• Dataset extract:
· · ·

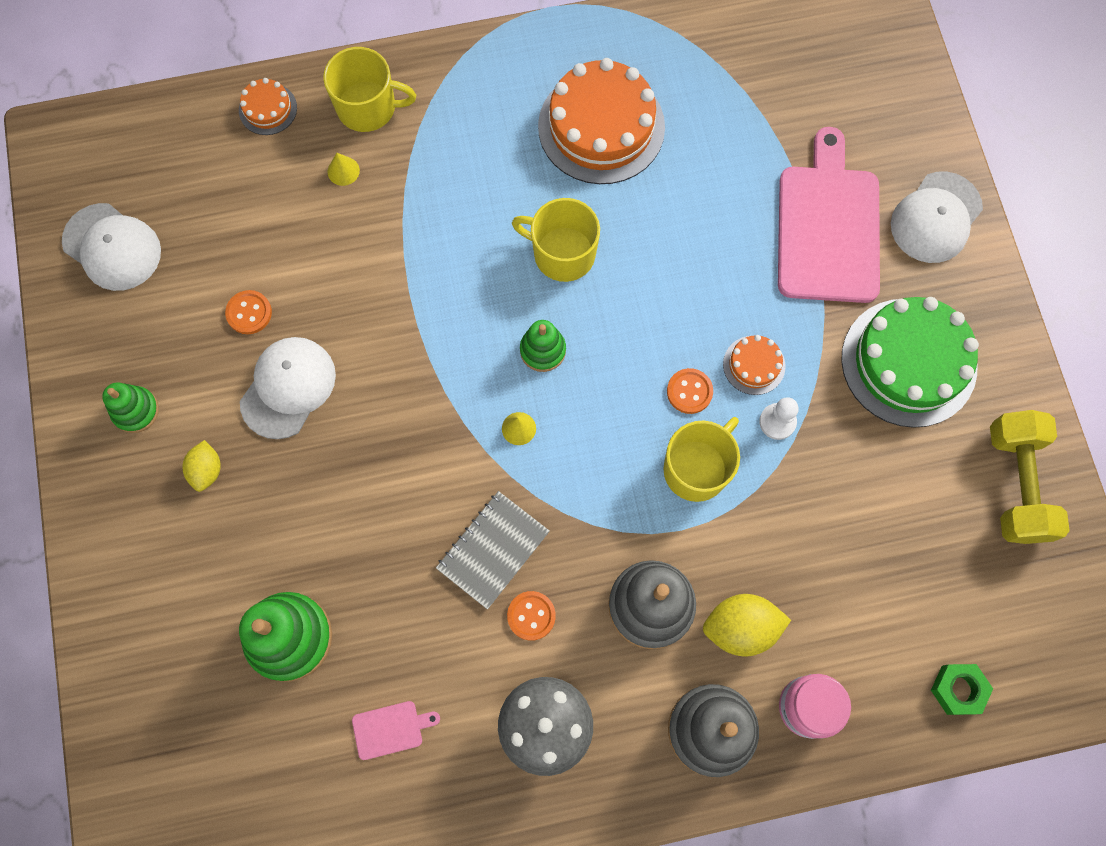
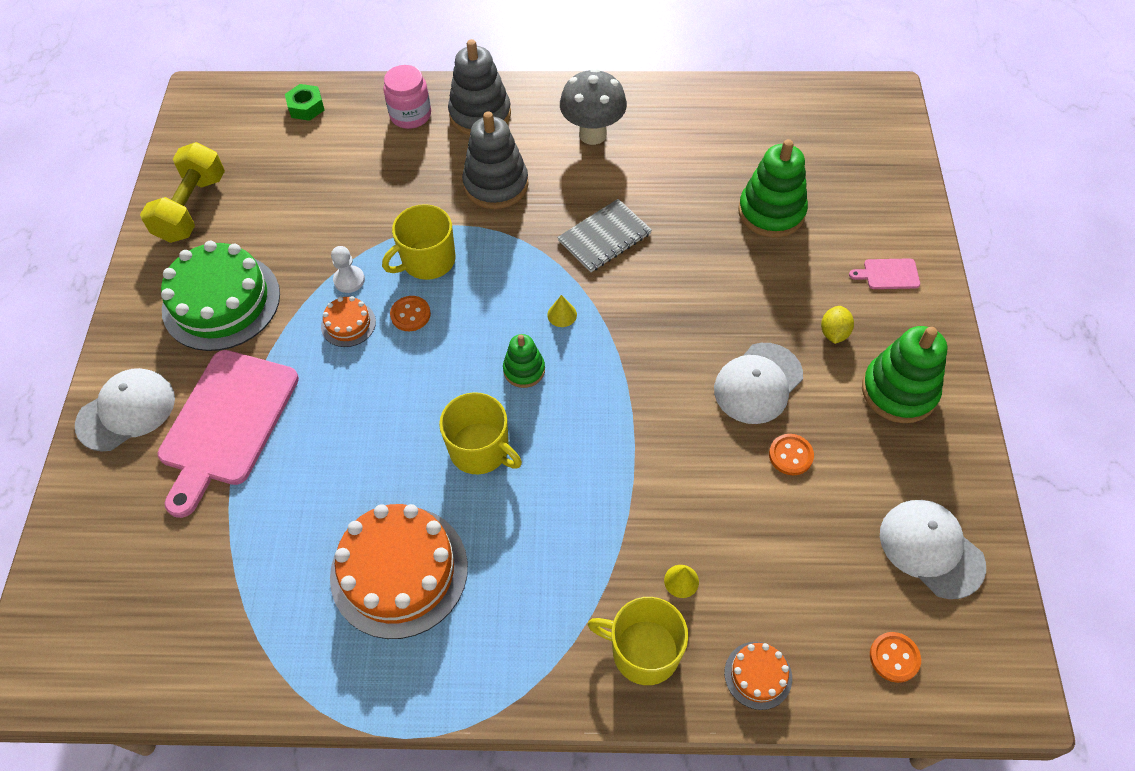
camera: 165 degrees left, 15 degrees down
(136, 411) = (899, 391): green stacking toy -> green stacking toy, size x1.75
(391, 729) = (702, 150): pink cutting board -> pink cutting board (888, 274)
(531, 616) = (586, 194): orange button -> orange button (894, 657)
(740, 628) = (437, 162): yellow lemon -> none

· · ·

• Exercise instructions: Send back exactly the lines of the listing above, beginning at the line containing "(391, 729) = (702, 150): pink" and ending with the last. Add nothing.

• Written answer:
(391, 729) = (702, 150): pink cutting board -> pink cutting board (888, 274)
(531, 616) = (586, 194): orange button -> orange button (894, 657)
(740, 628) = (437, 162): yellow lemon -> none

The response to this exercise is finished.